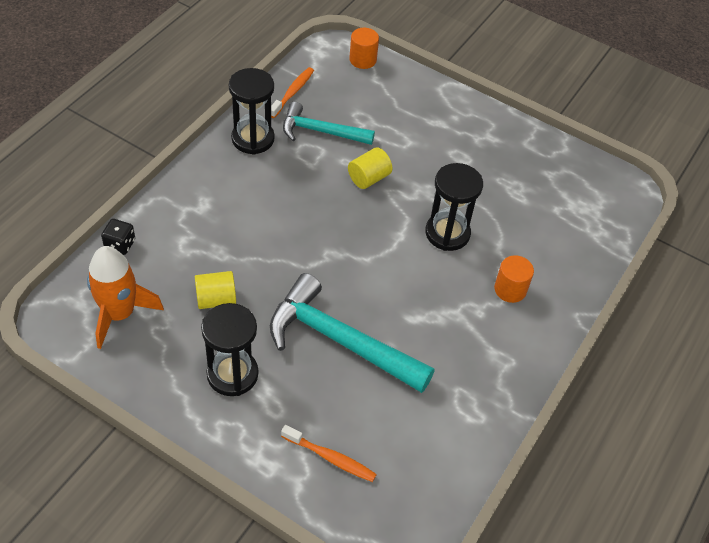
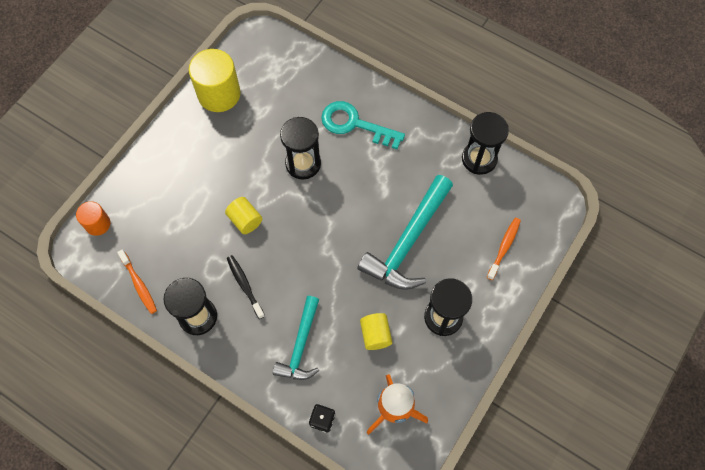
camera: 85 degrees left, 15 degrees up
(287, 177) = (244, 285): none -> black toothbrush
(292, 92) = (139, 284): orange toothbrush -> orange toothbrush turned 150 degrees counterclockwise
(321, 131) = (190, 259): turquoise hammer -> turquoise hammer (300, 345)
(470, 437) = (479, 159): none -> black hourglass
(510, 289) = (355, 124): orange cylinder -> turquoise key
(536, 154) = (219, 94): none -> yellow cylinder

________

= Exercise prompt =
Reproduce the lines above letter for letter. The pictures stay behind.

= Expected answer =
camera: 85 degrees left, 15 degrees up
(287, 177) = (244, 285): none -> black toothbrush
(292, 92) = (139, 284): orange toothbrush -> orange toothbrush turned 150 degrees counterclockwise
(321, 131) = (190, 259): turquoise hammer -> turquoise hammer (300, 345)
(470, 437) = (479, 159): none -> black hourglass
(510, 289) = (355, 124): orange cylinder -> turquoise key
(536, 154) = (219, 94): none -> yellow cylinder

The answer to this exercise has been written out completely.